Give the data again exactly as written, skipping any pictures.

RECORD EXTRACTS Block Start

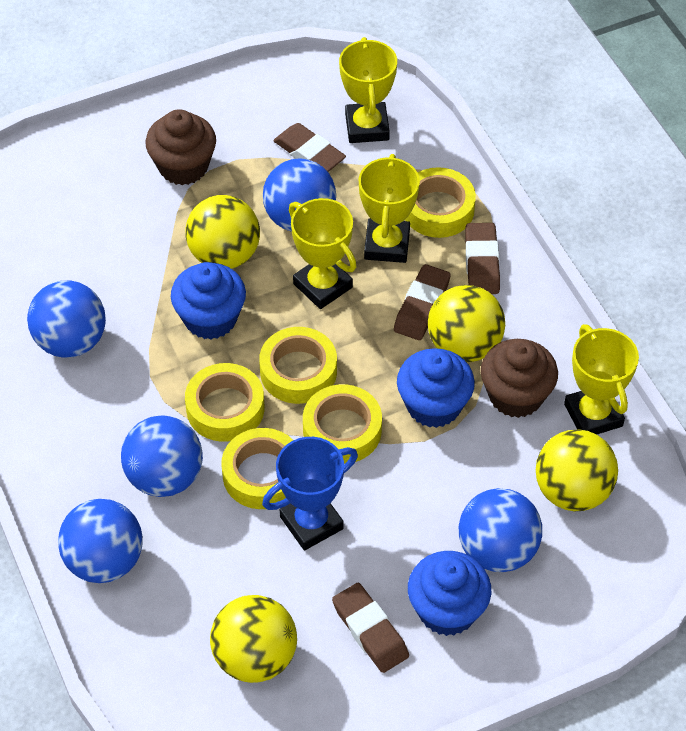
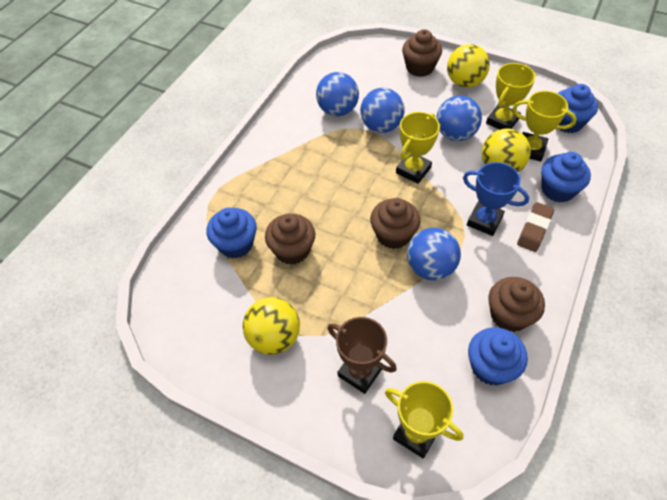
blue ball: 5 -> 4
blue cupcake: 3 -> 4
brown cupcake: 2 -> 4
brown eraser: 4 -> 1
brown trophy: 0 -> 1
yellow ball: 4 -> 3
yellow tape: 5 -> 0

RECORD EXTRACTS Block End

THE ANSWER:
blue ball: 5 -> 4
blue cupcake: 3 -> 4
brown cupcake: 2 -> 4
brown eraser: 4 -> 1
brown trophy: 0 -> 1
yellow ball: 4 -> 3
yellow tape: 5 -> 0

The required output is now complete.